◆ **Goal of the exercise**: Rewrite the lines of all the records below, switching every "counterclockwise" to "anticlockwise" and changing nothing else. Leave the pictures out of your answer.

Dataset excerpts
%%

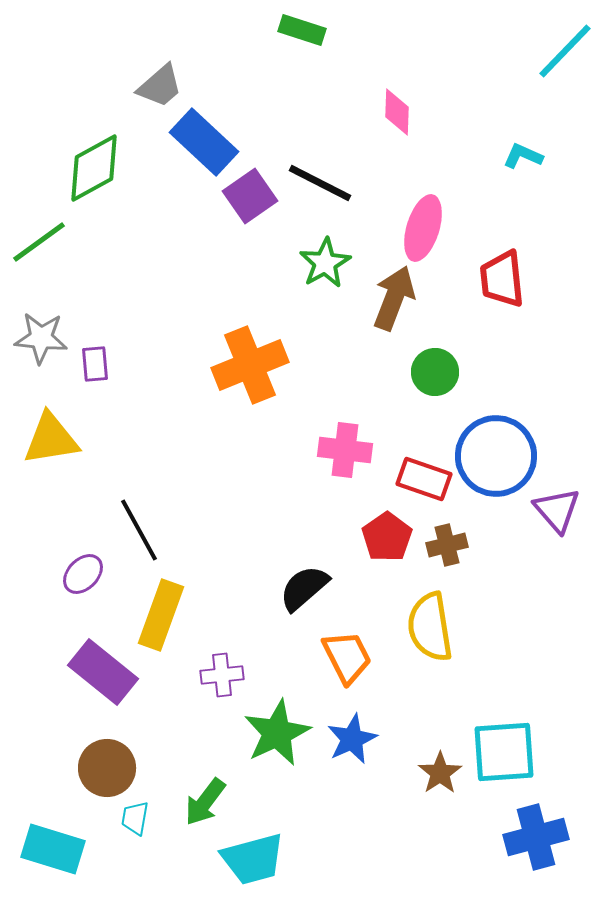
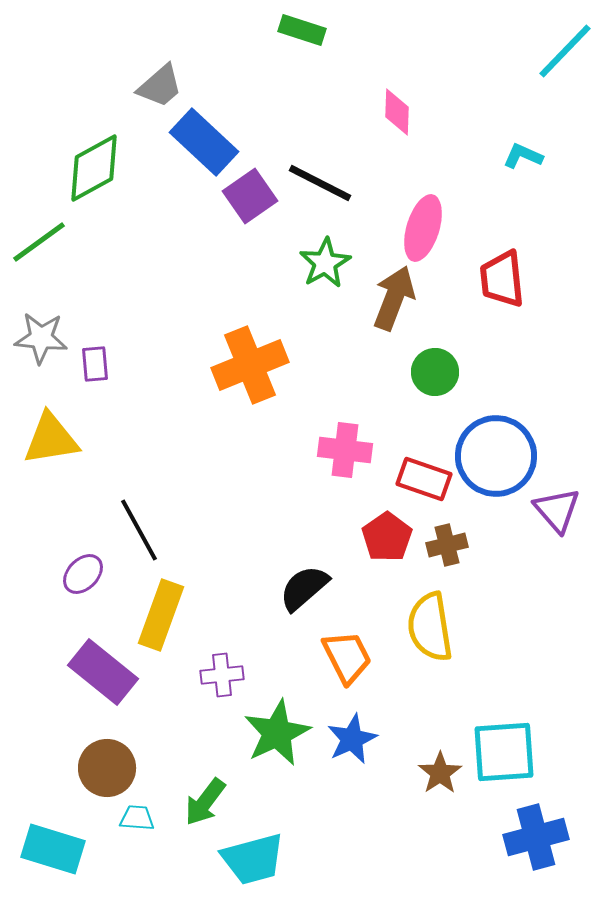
cyan trapezoid at (135, 818): moved 2 px right; rotated 84 degrees clockwise
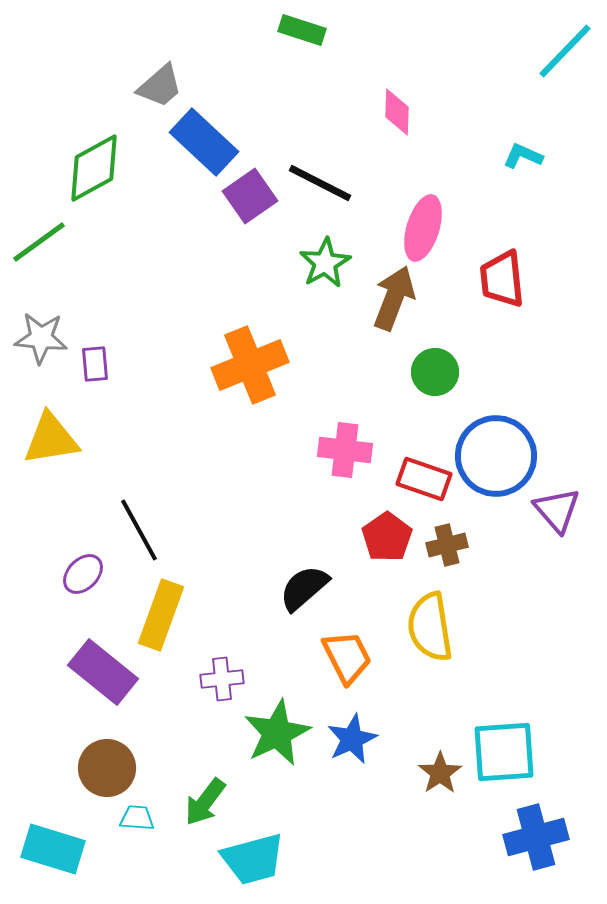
purple cross at (222, 675): moved 4 px down
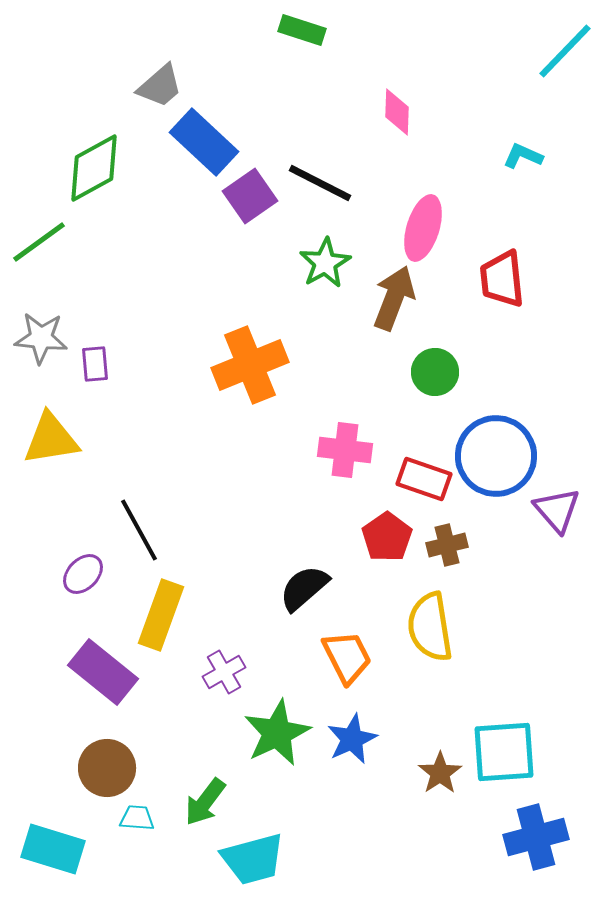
purple cross at (222, 679): moved 2 px right, 7 px up; rotated 24 degrees counterclockwise
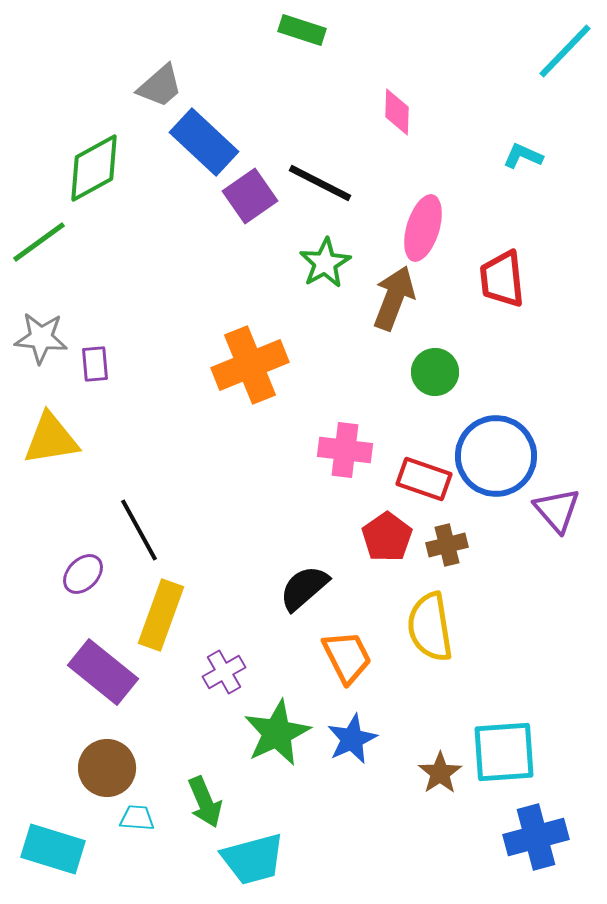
green arrow at (205, 802): rotated 60 degrees counterclockwise
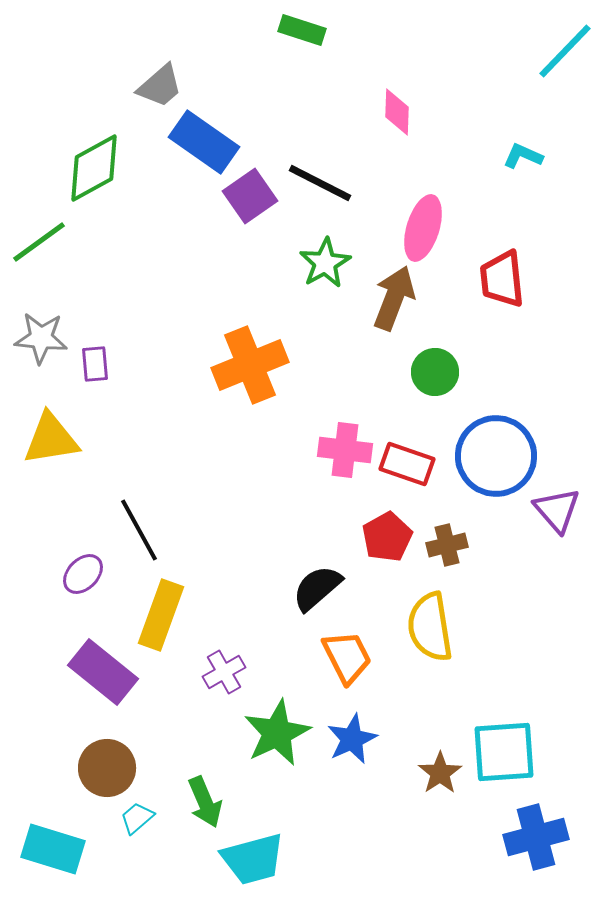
blue rectangle at (204, 142): rotated 8 degrees counterclockwise
red rectangle at (424, 479): moved 17 px left, 15 px up
red pentagon at (387, 537): rotated 6 degrees clockwise
black semicircle at (304, 588): moved 13 px right
cyan trapezoid at (137, 818): rotated 45 degrees counterclockwise
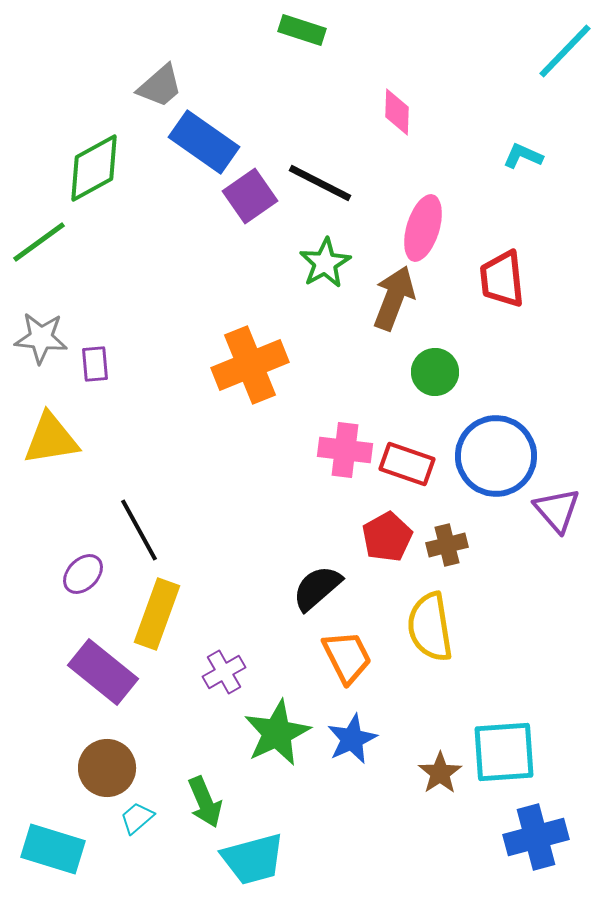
yellow rectangle at (161, 615): moved 4 px left, 1 px up
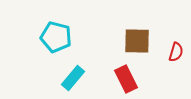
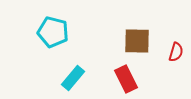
cyan pentagon: moved 3 px left, 5 px up
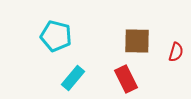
cyan pentagon: moved 3 px right, 4 px down
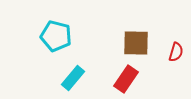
brown square: moved 1 px left, 2 px down
red rectangle: rotated 60 degrees clockwise
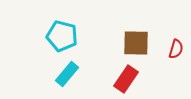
cyan pentagon: moved 6 px right
red semicircle: moved 3 px up
cyan rectangle: moved 6 px left, 4 px up
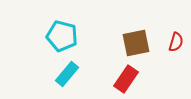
brown square: rotated 12 degrees counterclockwise
red semicircle: moved 7 px up
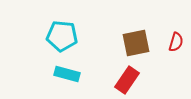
cyan pentagon: rotated 8 degrees counterclockwise
cyan rectangle: rotated 65 degrees clockwise
red rectangle: moved 1 px right, 1 px down
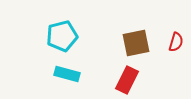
cyan pentagon: rotated 20 degrees counterclockwise
red rectangle: rotated 8 degrees counterclockwise
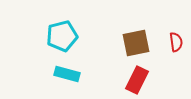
red semicircle: rotated 24 degrees counterclockwise
red rectangle: moved 10 px right
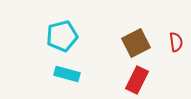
brown square: rotated 16 degrees counterclockwise
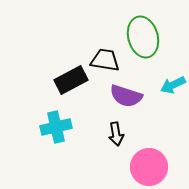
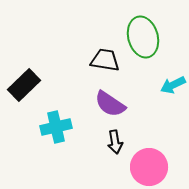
black rectangle: moved 47 px left, 5 px down; rotated 16 degrees counterclockwise
purple semicircle: moved 16 px left, 8 px down; rotated 16 degrees clockwise
black arrow: moved 1 px left, 8 px down
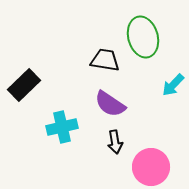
cyan arrow: rotated 20 degrees counterclockwise
cyan cross: moved 6 px right
pink circle: moved 2 px right
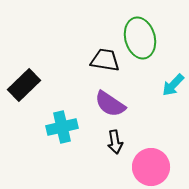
green ellipse: moved 3 px left, 1 px down
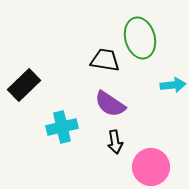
cyan arrow: rotated 140 degrees counterclockwise
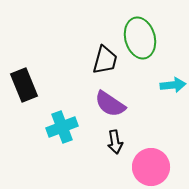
black trapezoid: rotated 96 degrees clockwise
black rectangle: rotated 68 degrees counterclockwise
cyan cross: rotated 8 degrees counterclockwise
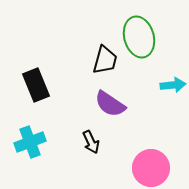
green ellipse: moved 1 px left, 1 px up
black rectangle: moved 12 px right
cyan cross: moved 32 px left, 15 px down
black arrow: moved 24 px left; rotated 15 degrees counterclockwise
pink circle: moved 1 px down
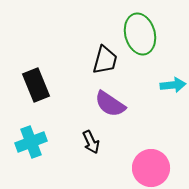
green ellipse: moved 1 px right, 3 px up
cyan cross: moved 1 px right
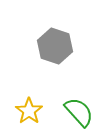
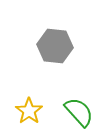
gray hexagon: rotated 12 degrees counterclockwise
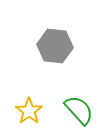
green semicircle: moved 2 px up
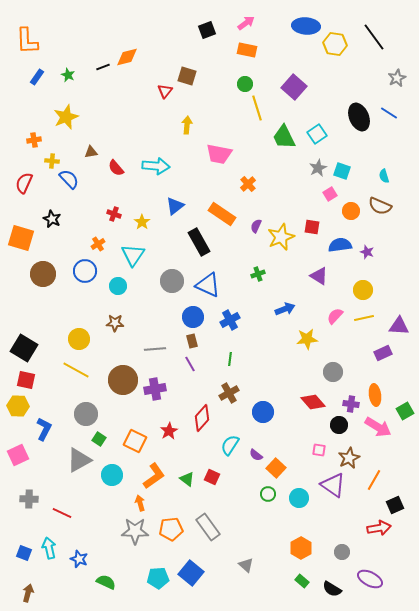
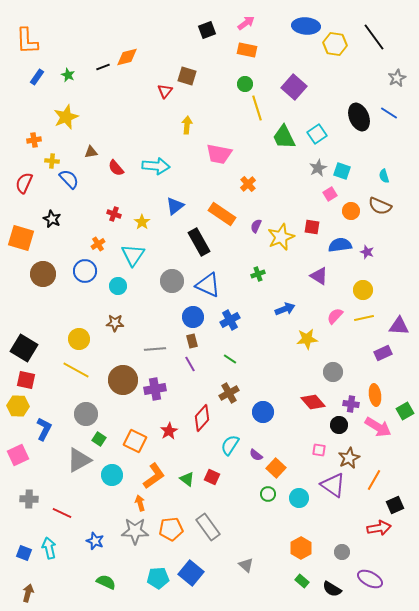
green line at (230, 359): rotated 64 degrees counterclockwise
blue star at (79, 559): moved 16 px right, 18 px up
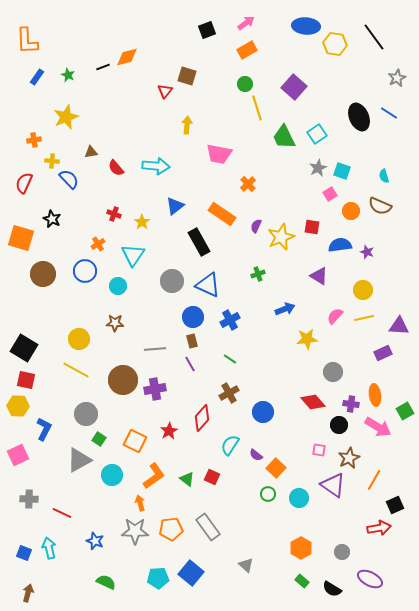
orange rectangle at (247, 50): rotated 42 degrees counterclockwise
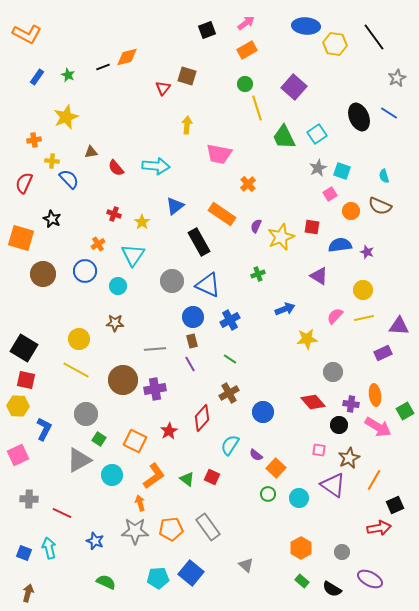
orange L-shape at (27, 41): moved 7 px up; rotated 60 degrees counterclockwise
red triangle at (165, 91): moved 2 px left, 3 px up
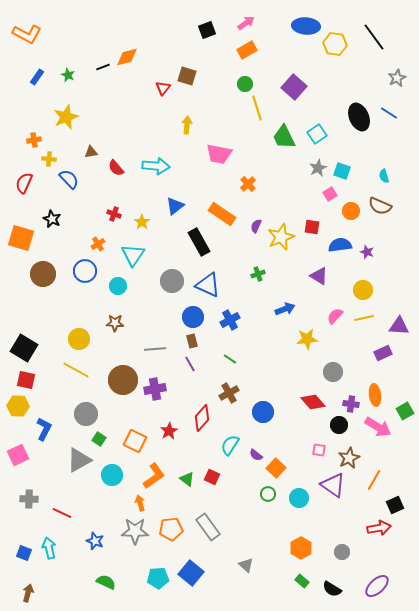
yellow cross at (52, 161): moved 3 px left, 2 px up
purple ellipse at (370, 579): moved 7 px right, 7 px down; rotated 70 degrees counterclockwise
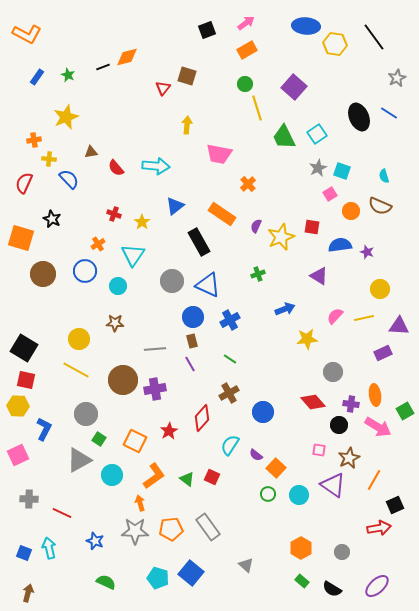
yellow circle at (363, 290): moved 17 px right, 1 px up
cyan circle at (299, 498): moved 3 px up
cyan pentagon at (158, 578): rotated 20 degrees clockwise
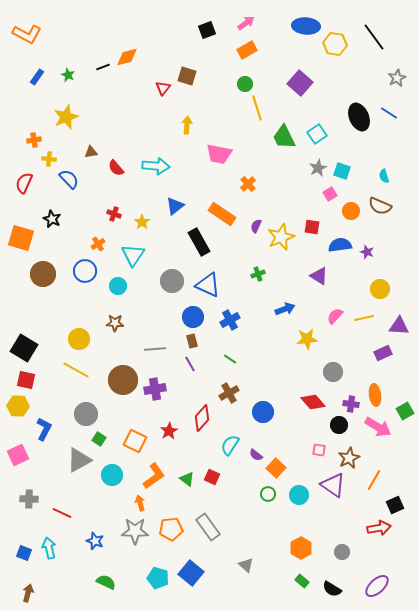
purple square at (294, 87): moved 6 px right, 4 px up
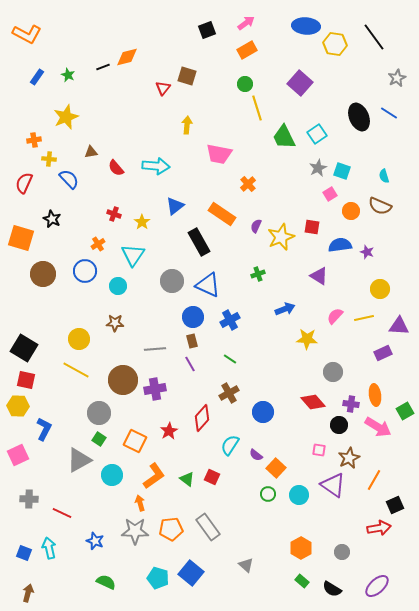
yellow star at (307, 339): rotated 10 degrees clockwise
gray circle at (86, 414): moved 13 px right, 1 px up
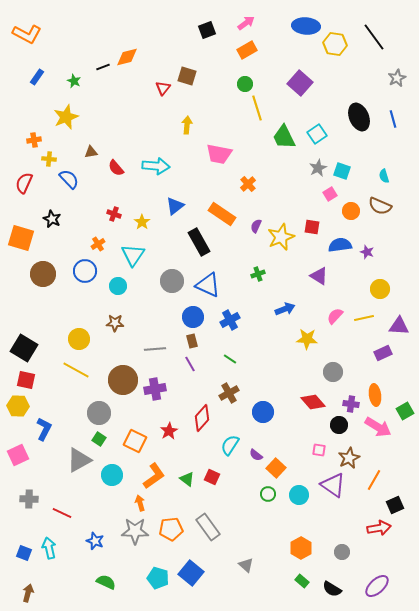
green star at (68, 75): moved 6 px right, 6 px down
blue line at (389, 113): moved 4 px right, 6 px down; rotated 42 degrees clockwise
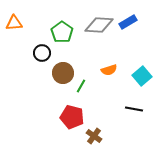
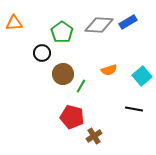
brown circle: moved 1 px down
brown cross: rotated 21 degrees clockwise
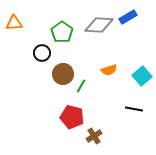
blue rectangle: moved 5 px up
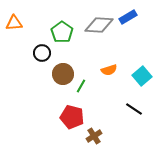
black line: rotated 24 degrees clockwise
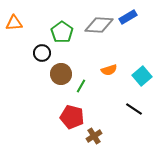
brown circle: moved 2 px left
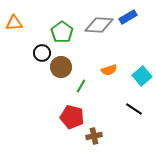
brown circle: moved 7 px up
brown cross: rotated 21 degrees clockwise
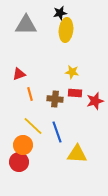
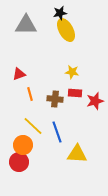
yellow ellipse: rotated 35 degrees counterclockwise
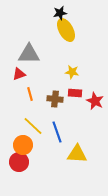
gray triangle: moved 3 px right, 29 px down
red star: rotated 30 degrees counterclockwise
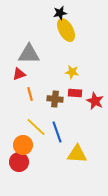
yellow line: moved 3 px right, 1 px down
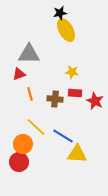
blue line: moved 6 px right, 4 px down; rotated 40 degrees counterclockwise
orange circle: moved 1 px up
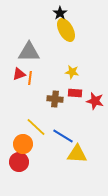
black star: rotated 24 degrees counterclockwise
gray triangle: moved 2 px up
orange line: moved 16 px up; rotated 24 degrees clockwise
red star: rotated 12 degrees counterclockwise
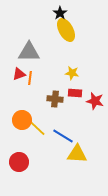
yellow star: moved 1 px down
orange circle: moved 1 px left, 24 px up
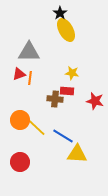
red rectangle: moved 8 px left, 2 px up
orange circle: moved 2 px left
red circle: moved 1 px right
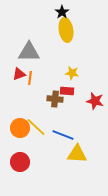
black star: moved 2 px right, 1 px up
yellow ellipse: rotated 20 degrees clockwise
orange circle: moved 8 px down
blue line: moved 1 px up; rotated 10 degrees counterclockwise
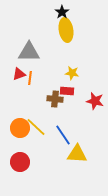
blue line: rotated 35 degrees clockwise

%%

◆ **Output for this task**:
cyan trapezoid at (135, 818): moved 2 px right; rotated 84 degrees clockwise
purple cross at (222, 675): moved 4 px down
purple cross at (222, 679): moved 2 px right, 7 px up; rotated 24 degrees anticlockwise
green arrow at (205, 802): rotated 60 degrees anticlockwise
blue rectangle at (204, 142): rotated 8 degrees anticlockwise
red rectangle at (424, 479): moved 17 px left, 15 px up
red pentagon at (387, 537): rotated 6 degrees clockwise
black semicircle at (304, 588): moved 13 px right
cyan trapezoid at (137, 818): rotated 45 degrees anticlockwise
yellow rectangle at (161, 615): moved 4 px left, 1 px up
cyan pentagon: moved 3 px left, 5 px up
cyan pentagon: moved 3 px right, 4 px down
brown square: moved 1 px left, 2 px down
red rectangle: rotated 60 degrees clockwise
cyan pentagon: moved 6 px right
red semicircle: moved 3 px up
cyan rectangle: moved 6 px left, 4 px up
brown square: rotated 12 degrees anticlockwise
red semicircle: moved 7 px up
cyan pentagon: rotated 8 degrees anticlockwise
cyan rectangle: rotated 65 degrees clockwise
red rectangle: moved 1 px right, 1 px down
cyan pentagon: rotated 20 degrees anticlockwise
red rectangle: rotated 8 degrees anticlockwise
red semicircle: rotated 24 degrees anticlockwise
red rectangle: moved 10 px right
brown square: rotated 16 degrees anticlockwise
black rectangle: moved 47 px left, 5 px down; rotated 16 degrees anticlockwise
purple semicircle: moved 16 px left, 8 px down; rotated 16 degrees clockwise
black arrow: moved 1 px left, 8 px down
cyan arrow: rotated 20 degrees anticlockwise
cyan cross: moved 6 px right
pink circle: moved 2 px right
green ellipse: moved 3 px left, 1 px down
cyan arrow: rotated 140 degrees anticlockwise
black trapezoid: rotated 96 degrees clockwise
black rectangle: rotated 68 degrees anticlockwise
cyan cross: rotated 8 degrees anticlockwise
green ellipse: moved 1 px left, 1 px up
black rectangle: moved 12 px right
cyan cross: moved 32 px left, 15 px down
black arrow: moved 24 px left; rotated 15 degrees anticlockwise
pink circle: moved 1 px down
green ellipse: moved 1 px right, 3 px up
cyan cross: moved 1 px right
gray hexagon: rotated 12 degrees anticlockwise
green semicircle: moved 2 px up
green line at (230, 359): rotated 64 degrees anticlockwise
blue star at (79, 559): moved 16 px right, 18 px up
orange rectangle at (247, 50): rotated 42 degrees anticlockwise
orange L-shape at (27, 41): moved 7 px up; rotated 60 degrees anticlockwise
red triangle at (165, 91): moved 2 px left, 3 px up
yellow cross at (52, 161): moved 3 px left, 2 px up
purple ellipse at (370, 579): moved 7 px right, 7 px down; rotated 70 degrees anticlockwise
yellow circle at (363, 290): moved 17 px right, 1 px up
cyan circle at (299, 498): moved 3 px up
cyan pentagon at (158, 578): rotated 20 degrees clockwise
purple square at (294, 87): moved 6 px right, 4 px up
yellow star at (307, 339): rotated 10 degrees clockwise
gray circle at (86, 414): moved 13 px right, 1 px up
green star at (68, 75): moved 6 px right, 6 px down
blue line at (389, 113): moved 4 px right, 6 px down; rotated 42 degrees clockwise
brown circle: moved 1 px down
brown cross: rotated 21 degrees clockwise
blue rectangle: moved 5 px up
black line: rotated 24 degrees clockwise
brown circle: moved 2 px left
brown circle: moved 7 px up
brown cross: rotated 21 degrees clockwise
yellow ellipse: rotated 35 degrees anticlockwise
gray triangle: moved 3 px right, 29 px down
red star: rotated 30 degrees anticlockwise
yellow line: moved 3 px right, 1 px down
blue line: moved 6 px right, 4 px down; rotated 40 degrees anticlockwise
orange circle: moved 1 px up
black star: rotated 24 degrees anticlockwise
gray triangle: moved 2 px up
orange line: moved 16 px up; rotated 24 degrees clockwise
red star: rotated 12 degrees anticlockwise
yellow star: moved 1 px down
orange circle: moved 1 px left, 24 px up
red rectangle: moved 8 px left, 2 px up
orange circle: moved 2 px left
red circle: moved 1 px right
black star: moved 2 px right, 1 px up
yellow ellipse: rotated 20 degrees clockwise
orange circle: moved 8 px down
blue line: moved 1 px up; rotated 10 degrees anticlockwise
blue line: rotated 35 degrees clockwise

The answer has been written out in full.